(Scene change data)
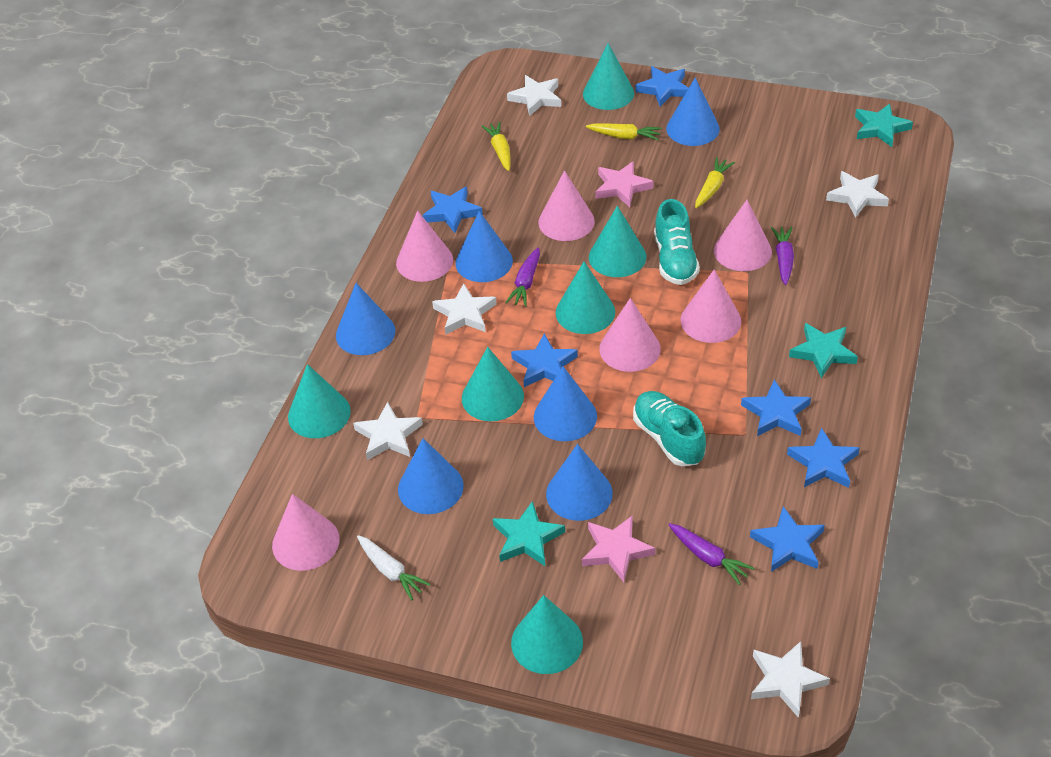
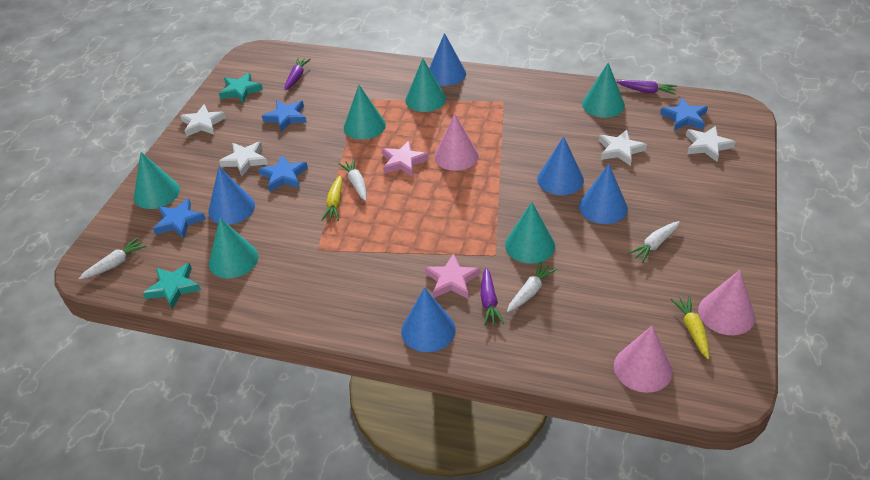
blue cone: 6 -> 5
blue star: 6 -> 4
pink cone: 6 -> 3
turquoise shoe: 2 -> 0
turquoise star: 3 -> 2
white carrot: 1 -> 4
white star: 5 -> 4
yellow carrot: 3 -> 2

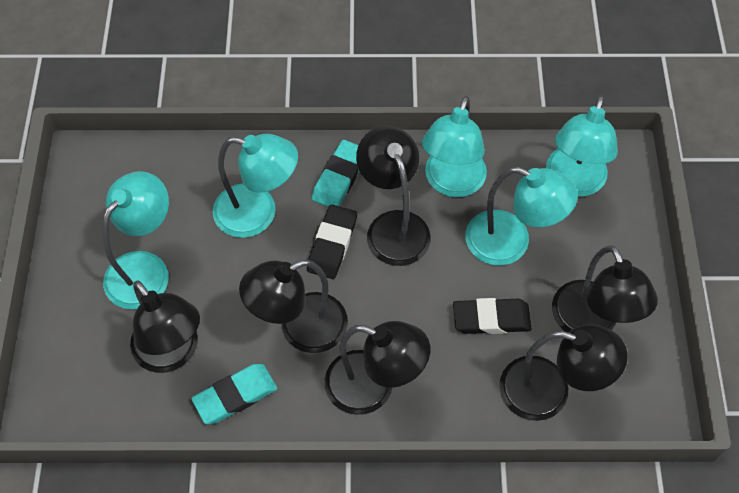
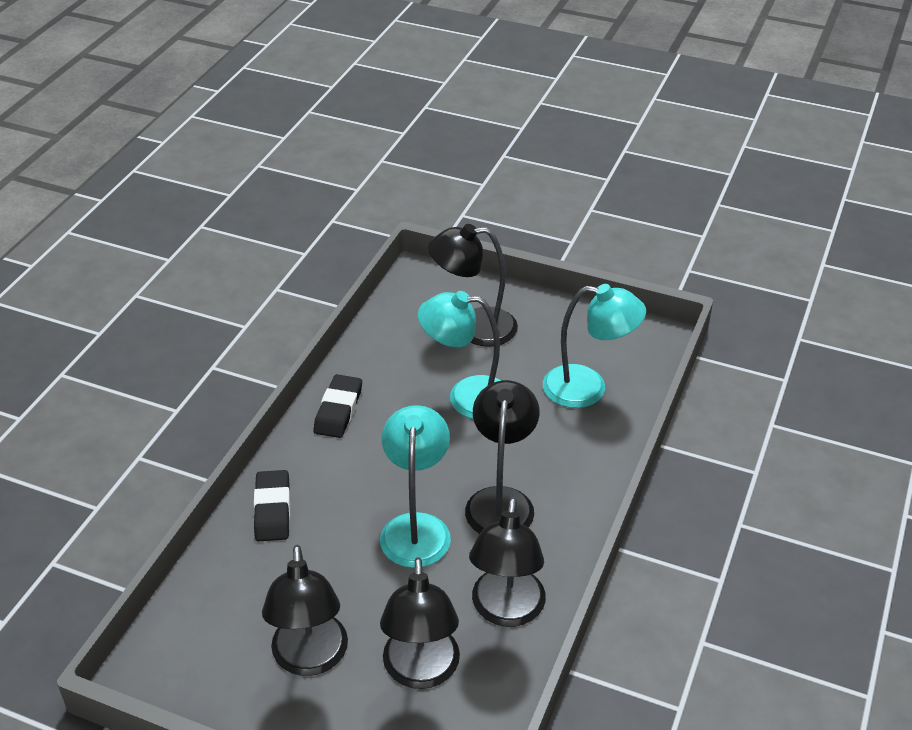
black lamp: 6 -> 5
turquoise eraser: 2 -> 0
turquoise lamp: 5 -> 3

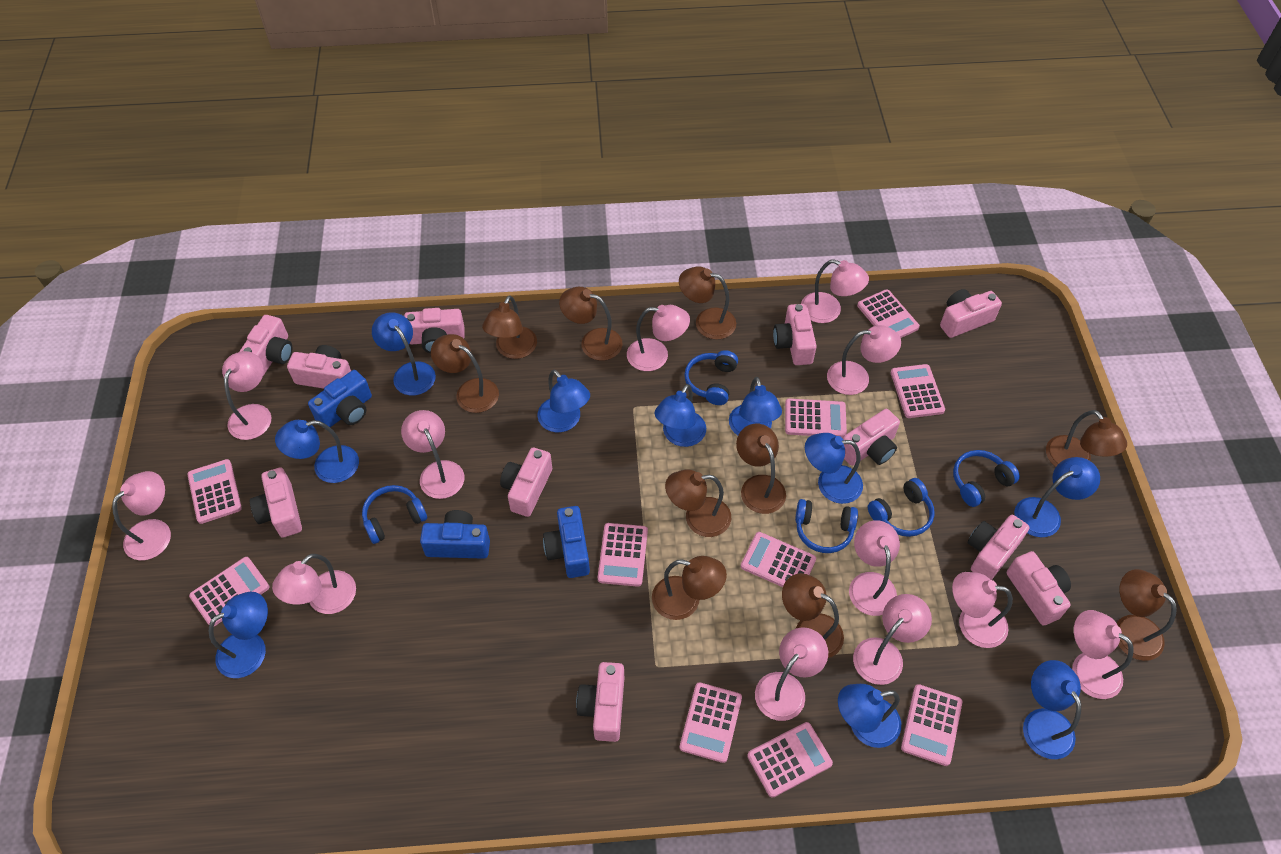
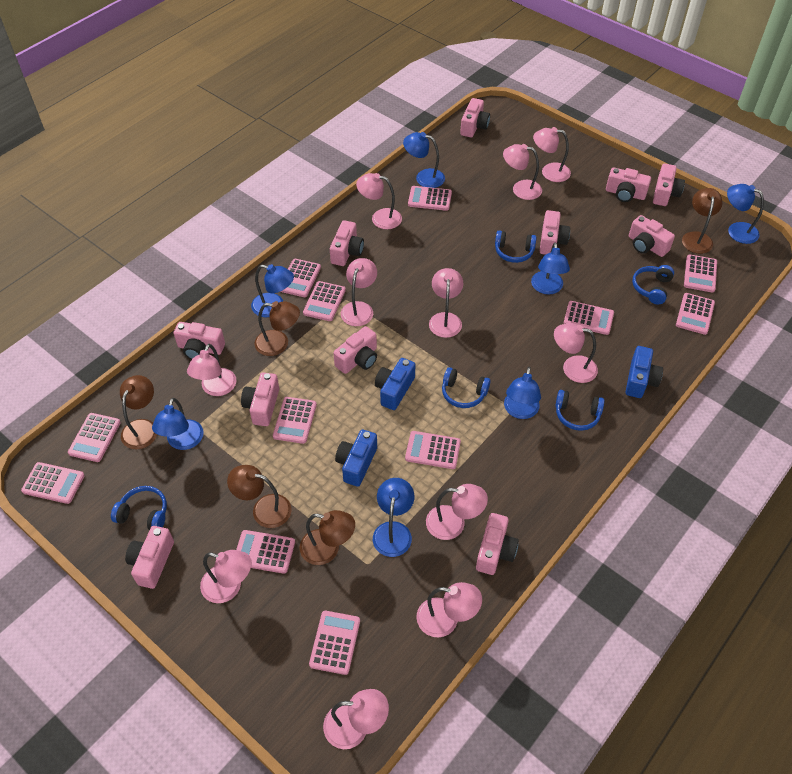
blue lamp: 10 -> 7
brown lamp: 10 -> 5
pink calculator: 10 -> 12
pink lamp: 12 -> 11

■ **Your instructions**
Output the records exactly, and let none of their pictures appear in the copy.

■ **Your response**
blue cone: 6 -> 5
blue star: 6 -> 4
pink cone: 6 -> 3
turquoise shoe: 2 -> 0
turquoise star: 3 -> 2
white carrot: 1 -> 4
white star: 5 -> 4
yellow carrot: 3 -> 2

black lamp: 6 -> 5
turquoise eraser: 2 -> 0
turquoise lamp: 5 -> 3

blue lamp: 10 -> 7
brown lamp: 10 -> 5
pink calculator: 10 -> 12
pink lamp: 12 -> 11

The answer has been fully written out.